Listed entries:
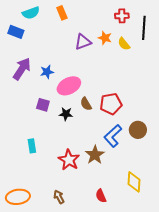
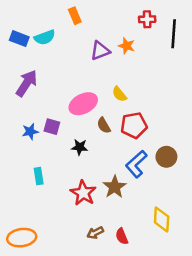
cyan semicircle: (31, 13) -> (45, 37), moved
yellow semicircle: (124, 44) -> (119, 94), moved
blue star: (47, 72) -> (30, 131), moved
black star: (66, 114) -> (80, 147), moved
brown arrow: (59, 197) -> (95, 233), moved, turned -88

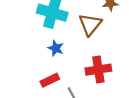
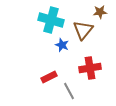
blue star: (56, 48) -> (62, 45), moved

==

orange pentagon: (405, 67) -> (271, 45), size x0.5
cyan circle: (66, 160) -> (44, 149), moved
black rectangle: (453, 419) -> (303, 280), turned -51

==

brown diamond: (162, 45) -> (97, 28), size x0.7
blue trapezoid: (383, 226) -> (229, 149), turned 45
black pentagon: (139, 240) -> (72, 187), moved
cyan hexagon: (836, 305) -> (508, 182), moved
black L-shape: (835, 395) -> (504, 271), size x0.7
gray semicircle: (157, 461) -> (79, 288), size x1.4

Prompt: Please write out, exactly as they appear above, only the lines in the stretch from the line with "black L-shape: (835, 395)" through the line with "gray semicircle: (157, 461)".

Result of this exercise:
black L-shape: (835, 395) -> (504, 271), size x0.7
gray semicircle: (157, 461) -> (79, 288), size x1.4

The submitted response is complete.